SUPPLIED MATERIAL:
--- --- ---
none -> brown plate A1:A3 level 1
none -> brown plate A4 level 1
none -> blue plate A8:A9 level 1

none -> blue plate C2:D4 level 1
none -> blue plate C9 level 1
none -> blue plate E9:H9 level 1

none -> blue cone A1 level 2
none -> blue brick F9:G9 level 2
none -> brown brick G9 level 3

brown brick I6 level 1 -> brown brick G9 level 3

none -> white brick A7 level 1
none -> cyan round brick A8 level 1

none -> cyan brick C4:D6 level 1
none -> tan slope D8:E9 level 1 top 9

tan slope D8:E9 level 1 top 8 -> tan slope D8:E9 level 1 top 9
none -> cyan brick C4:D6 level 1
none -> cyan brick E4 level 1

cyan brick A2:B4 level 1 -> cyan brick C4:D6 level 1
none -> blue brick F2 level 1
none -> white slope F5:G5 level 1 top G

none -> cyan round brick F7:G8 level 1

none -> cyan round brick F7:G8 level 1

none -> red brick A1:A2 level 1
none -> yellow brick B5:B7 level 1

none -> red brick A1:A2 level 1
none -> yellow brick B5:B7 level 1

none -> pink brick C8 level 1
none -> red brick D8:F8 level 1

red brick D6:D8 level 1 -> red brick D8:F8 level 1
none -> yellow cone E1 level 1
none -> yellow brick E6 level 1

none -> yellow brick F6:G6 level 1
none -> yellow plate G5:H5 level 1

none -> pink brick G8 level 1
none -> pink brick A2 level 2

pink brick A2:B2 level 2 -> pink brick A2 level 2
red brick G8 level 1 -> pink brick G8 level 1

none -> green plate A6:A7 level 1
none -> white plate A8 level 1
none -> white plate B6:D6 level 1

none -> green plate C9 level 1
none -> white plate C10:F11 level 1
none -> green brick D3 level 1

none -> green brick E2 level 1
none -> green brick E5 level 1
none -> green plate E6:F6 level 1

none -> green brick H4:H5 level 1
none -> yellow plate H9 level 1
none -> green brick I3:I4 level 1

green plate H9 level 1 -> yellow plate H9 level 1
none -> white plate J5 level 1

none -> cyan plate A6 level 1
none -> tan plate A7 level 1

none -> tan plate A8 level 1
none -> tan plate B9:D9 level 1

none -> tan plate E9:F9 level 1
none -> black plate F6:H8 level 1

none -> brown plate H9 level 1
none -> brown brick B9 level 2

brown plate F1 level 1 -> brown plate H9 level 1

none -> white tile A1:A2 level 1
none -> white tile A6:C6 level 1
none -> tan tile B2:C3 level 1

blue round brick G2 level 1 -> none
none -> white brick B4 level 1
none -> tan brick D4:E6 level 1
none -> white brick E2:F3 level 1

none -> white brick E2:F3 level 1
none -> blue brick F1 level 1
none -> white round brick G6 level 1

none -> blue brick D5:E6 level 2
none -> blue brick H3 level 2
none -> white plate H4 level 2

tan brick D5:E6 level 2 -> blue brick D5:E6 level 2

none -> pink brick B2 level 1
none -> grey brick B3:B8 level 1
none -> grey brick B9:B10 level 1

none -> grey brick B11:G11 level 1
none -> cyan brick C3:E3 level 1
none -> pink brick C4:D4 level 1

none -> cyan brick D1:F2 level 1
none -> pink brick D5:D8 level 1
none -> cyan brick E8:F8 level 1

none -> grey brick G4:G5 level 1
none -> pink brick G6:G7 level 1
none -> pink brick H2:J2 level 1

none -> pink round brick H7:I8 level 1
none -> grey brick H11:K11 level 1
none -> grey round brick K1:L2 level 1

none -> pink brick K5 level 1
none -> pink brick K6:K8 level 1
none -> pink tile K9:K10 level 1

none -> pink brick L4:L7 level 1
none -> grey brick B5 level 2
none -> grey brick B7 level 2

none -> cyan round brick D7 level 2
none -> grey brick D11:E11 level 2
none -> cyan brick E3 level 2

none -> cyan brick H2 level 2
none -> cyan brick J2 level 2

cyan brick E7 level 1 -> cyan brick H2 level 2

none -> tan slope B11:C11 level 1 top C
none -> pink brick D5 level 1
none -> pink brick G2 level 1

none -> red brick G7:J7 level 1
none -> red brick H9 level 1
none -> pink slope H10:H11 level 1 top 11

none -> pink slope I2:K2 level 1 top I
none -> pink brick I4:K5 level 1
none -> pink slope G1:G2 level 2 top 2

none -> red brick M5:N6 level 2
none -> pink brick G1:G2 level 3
--- --- ---
TASK DIRECTIONS:
Please output exactly the lines between the one holding "none -> white brick A7 level 1" and the one holding "cyan brick A2:B4" in the records above, inclusive, and nothing more.

RESPONSE TO THIS TASK:
none -> white brick A7 level 1
none -> cyan round brick A8 level 1

none -> cyan brick C4:D6 level 1
none -> tan slope D8:E9 level 1 top 9

tan slope D8:E9 level 1 top 8 -> tan slope D8:E9 level 1 top 9
none -> cyan brick C4:D6 level 1
none -> cyan brick E4 level 1

cyan brick A2:B4 level 1 -> cyan brick C4:D6 level 1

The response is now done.